_Work order_:
Which lines of the entries contain the string "Review"? Copy each of them.

_Study material_:
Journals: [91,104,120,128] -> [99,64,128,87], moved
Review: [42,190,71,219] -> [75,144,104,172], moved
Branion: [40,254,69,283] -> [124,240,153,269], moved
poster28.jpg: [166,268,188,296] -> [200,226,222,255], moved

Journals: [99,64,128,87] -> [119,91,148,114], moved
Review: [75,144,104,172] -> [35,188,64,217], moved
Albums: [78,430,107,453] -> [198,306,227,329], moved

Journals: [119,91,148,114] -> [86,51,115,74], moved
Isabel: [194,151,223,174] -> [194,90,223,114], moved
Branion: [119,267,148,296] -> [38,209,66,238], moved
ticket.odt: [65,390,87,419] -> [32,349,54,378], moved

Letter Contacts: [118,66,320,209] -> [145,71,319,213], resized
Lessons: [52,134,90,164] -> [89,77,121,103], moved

==

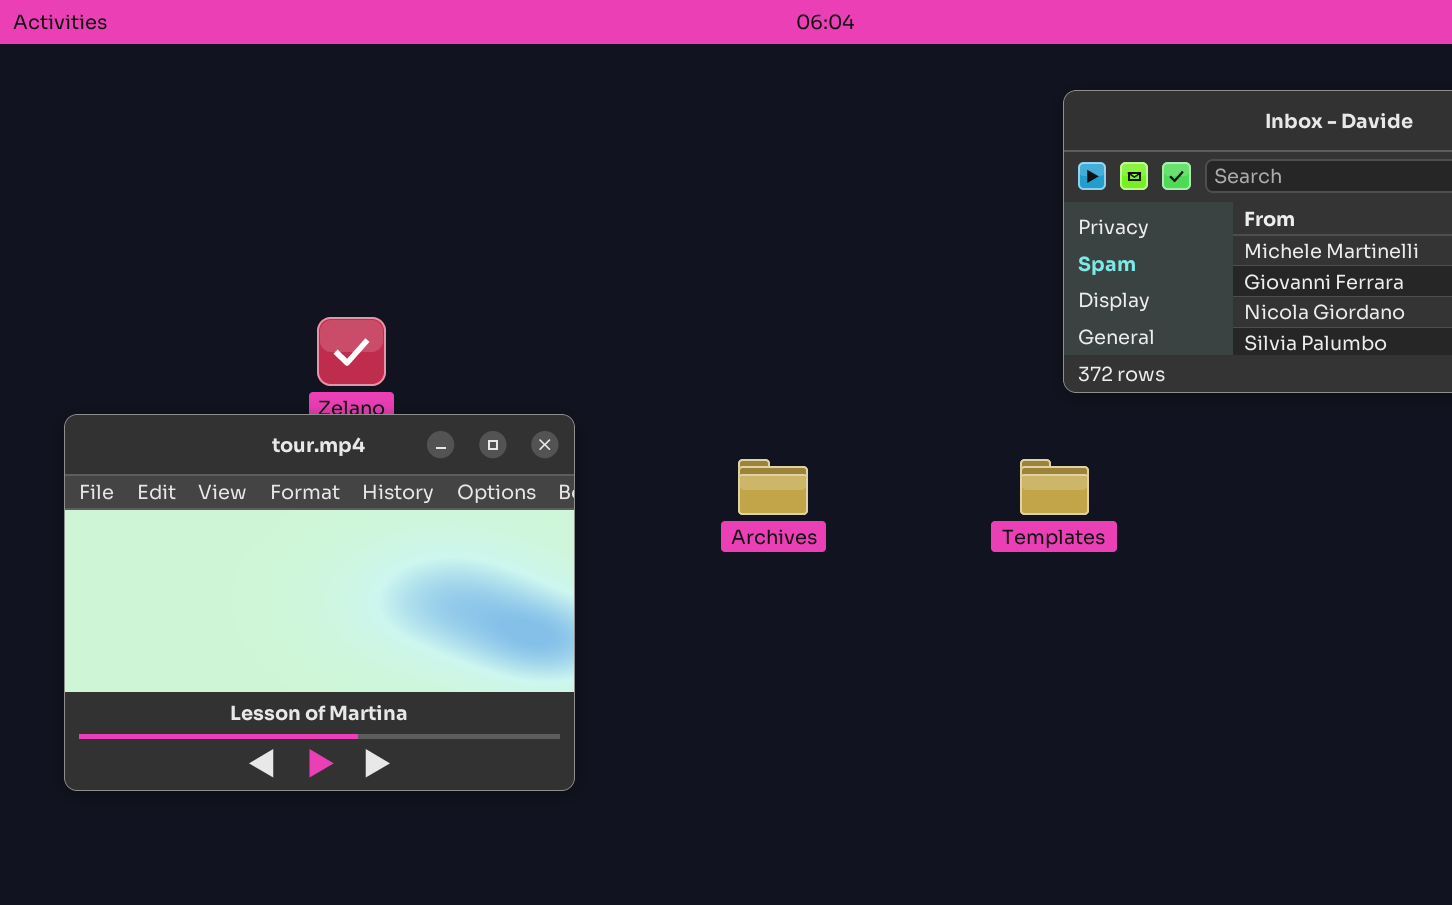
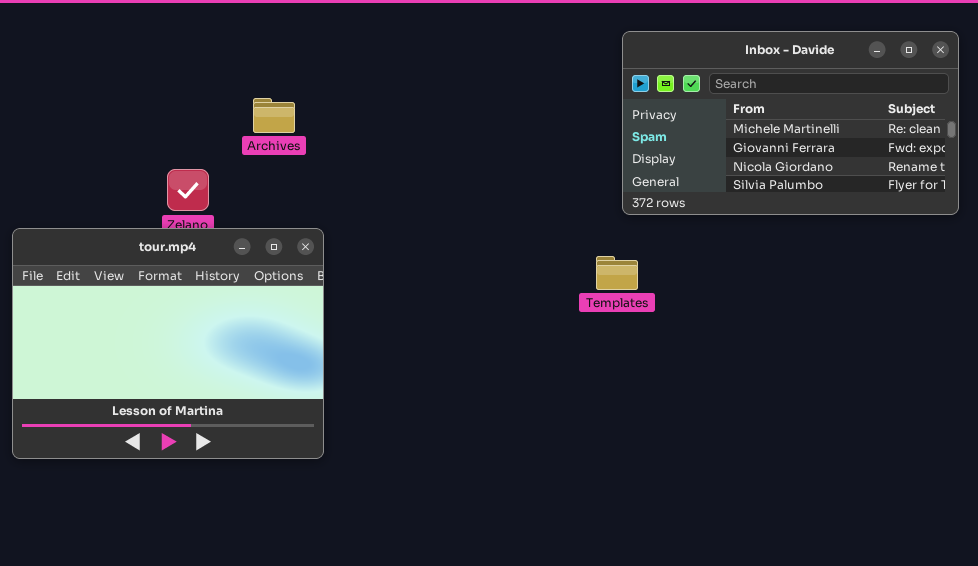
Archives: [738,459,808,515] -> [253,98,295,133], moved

==

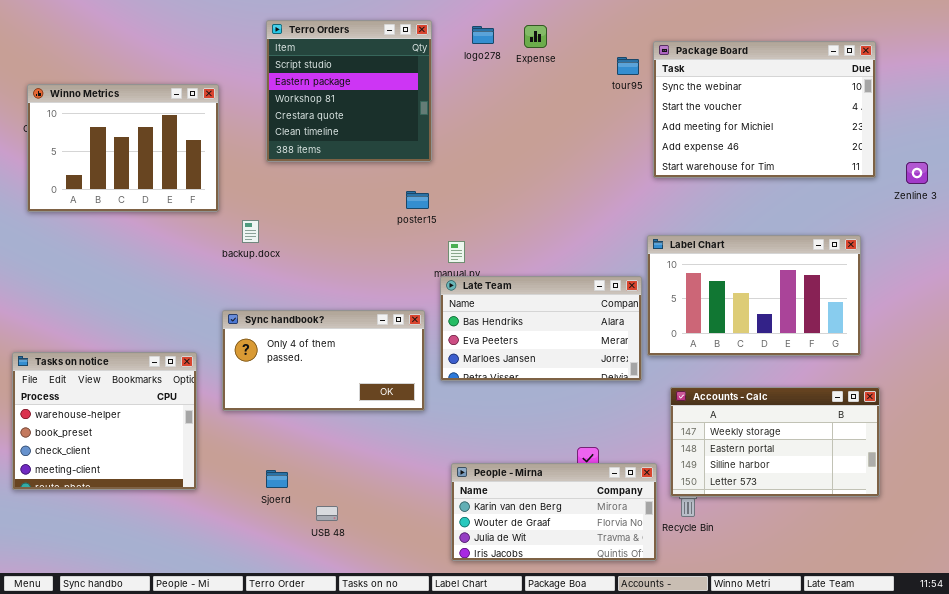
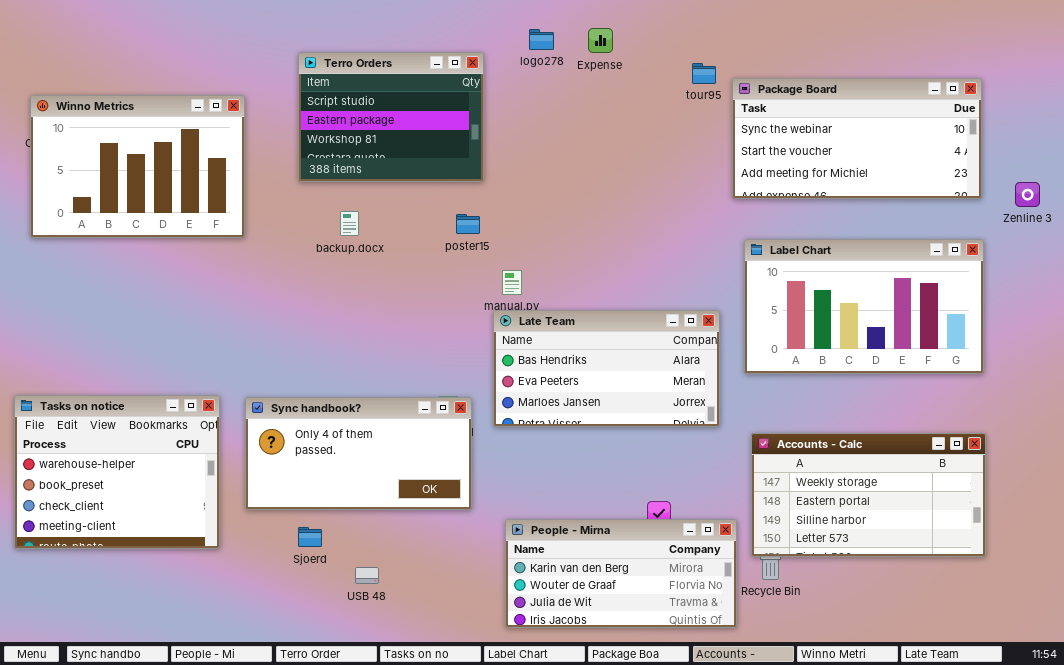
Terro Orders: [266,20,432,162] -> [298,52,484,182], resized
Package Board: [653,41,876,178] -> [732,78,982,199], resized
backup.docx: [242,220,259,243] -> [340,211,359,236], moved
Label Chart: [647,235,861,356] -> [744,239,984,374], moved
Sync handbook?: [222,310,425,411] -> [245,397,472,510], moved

_Expected output_:
Review: [42,190,71,219] -> [75,144,104,172], moved
Review: [75,144,104,172] -> [35,188,64,217], moved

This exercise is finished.